(Excerpts from a dataset)
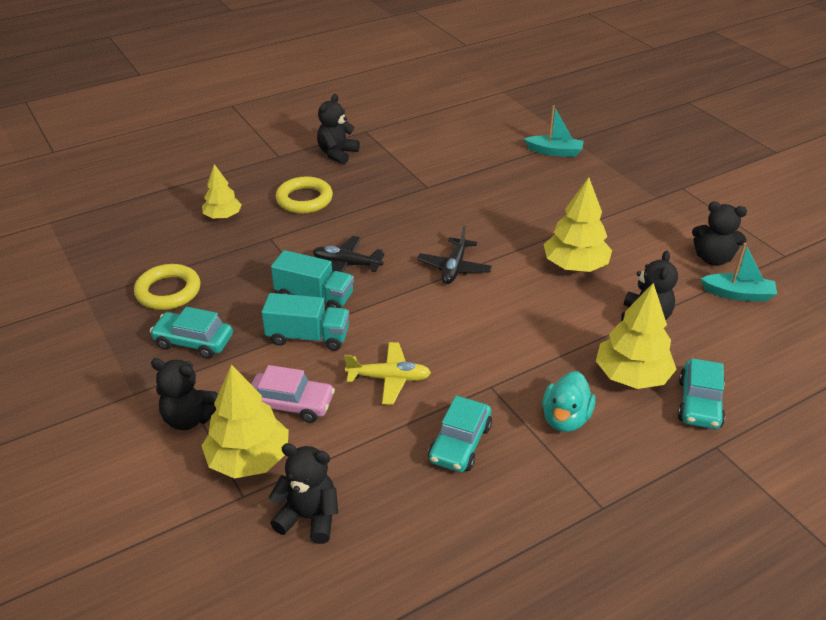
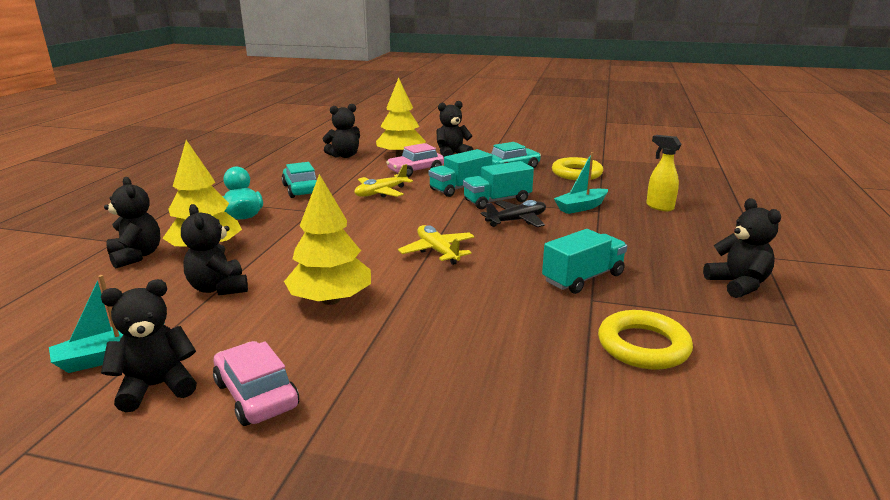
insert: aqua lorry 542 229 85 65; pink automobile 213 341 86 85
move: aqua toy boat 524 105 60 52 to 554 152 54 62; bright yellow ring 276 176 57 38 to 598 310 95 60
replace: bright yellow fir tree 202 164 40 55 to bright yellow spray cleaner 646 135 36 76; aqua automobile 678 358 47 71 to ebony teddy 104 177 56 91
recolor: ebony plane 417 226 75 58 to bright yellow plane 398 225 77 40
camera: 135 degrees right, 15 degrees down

Exercise directions => For this exercise, gather every line of the data that contains the word "automobile".

Solution =>
insert: aqua lorry 542 229 85 65; pink automobile 213 341 86 85
replace: bright yellow fir tree 202 164 40 55 to bright yellow spray cleaner 646 135 36 76; aqua automobile 678 358 47 71 to ebony teddy 104 177 56 91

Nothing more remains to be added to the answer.